▸ What is required
Copy the lines of the listing below word for word, starting at the line that contains "You are standing on" and ending at the line that contains "You are a real".

▸ Records for the exercise
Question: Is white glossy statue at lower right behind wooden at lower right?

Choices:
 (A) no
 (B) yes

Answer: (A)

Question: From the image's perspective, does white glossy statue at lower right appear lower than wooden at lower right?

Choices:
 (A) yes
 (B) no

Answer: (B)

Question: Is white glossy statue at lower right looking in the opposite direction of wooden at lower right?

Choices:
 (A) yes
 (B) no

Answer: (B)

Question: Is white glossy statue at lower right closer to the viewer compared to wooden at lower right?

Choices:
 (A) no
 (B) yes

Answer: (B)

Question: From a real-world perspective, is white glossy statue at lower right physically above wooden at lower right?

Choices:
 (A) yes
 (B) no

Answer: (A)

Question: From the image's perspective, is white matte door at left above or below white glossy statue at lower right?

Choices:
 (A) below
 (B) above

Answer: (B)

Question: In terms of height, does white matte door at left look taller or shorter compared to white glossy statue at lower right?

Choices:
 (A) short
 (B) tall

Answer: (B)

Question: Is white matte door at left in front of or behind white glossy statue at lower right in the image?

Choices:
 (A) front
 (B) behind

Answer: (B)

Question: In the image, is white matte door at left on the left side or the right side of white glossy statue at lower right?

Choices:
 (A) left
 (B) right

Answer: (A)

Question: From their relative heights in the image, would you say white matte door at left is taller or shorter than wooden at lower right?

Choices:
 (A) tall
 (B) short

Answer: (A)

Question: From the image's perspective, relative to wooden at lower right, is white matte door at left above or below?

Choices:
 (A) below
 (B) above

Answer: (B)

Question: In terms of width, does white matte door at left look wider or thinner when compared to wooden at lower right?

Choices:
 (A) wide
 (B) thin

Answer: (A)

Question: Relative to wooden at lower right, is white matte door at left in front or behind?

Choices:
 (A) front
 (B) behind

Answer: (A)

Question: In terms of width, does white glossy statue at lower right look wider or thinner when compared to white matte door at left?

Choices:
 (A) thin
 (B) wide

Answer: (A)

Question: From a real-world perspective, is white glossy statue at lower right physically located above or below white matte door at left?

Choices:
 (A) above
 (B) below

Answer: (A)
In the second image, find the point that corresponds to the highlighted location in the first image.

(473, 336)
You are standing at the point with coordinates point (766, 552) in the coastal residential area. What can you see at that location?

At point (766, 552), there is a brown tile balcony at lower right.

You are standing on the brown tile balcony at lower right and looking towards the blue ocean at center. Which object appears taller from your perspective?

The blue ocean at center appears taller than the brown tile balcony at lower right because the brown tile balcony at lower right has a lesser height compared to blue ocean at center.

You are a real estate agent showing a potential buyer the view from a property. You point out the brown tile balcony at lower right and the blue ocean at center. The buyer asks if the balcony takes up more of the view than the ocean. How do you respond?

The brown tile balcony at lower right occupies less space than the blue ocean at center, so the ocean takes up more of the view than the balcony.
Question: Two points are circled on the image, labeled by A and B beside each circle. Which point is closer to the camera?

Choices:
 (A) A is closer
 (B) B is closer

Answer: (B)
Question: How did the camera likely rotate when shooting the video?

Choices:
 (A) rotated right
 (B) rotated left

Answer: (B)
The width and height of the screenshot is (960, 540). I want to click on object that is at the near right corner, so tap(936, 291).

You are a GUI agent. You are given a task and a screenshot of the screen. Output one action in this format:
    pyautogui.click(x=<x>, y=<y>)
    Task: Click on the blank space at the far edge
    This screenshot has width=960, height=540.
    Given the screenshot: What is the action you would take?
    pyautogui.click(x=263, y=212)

▸ Solution to the exercise
You are standing on the brown tile balcony at lower right and looking towards the blue ocean at center. Which object appears taller from your perspective?

The blue ocean at center appears taller than the brown tile balcony at lower right because the brown tile balcony at lower right has a lesser height compared to blue ocean at center.

You are a real estate agent showing a potential buyer the view from a property. You point out the brown tile balcony at lower right and the blue ocean at center. The buyer asks if the balcony takes up more of the view than the ocean. How do you respond?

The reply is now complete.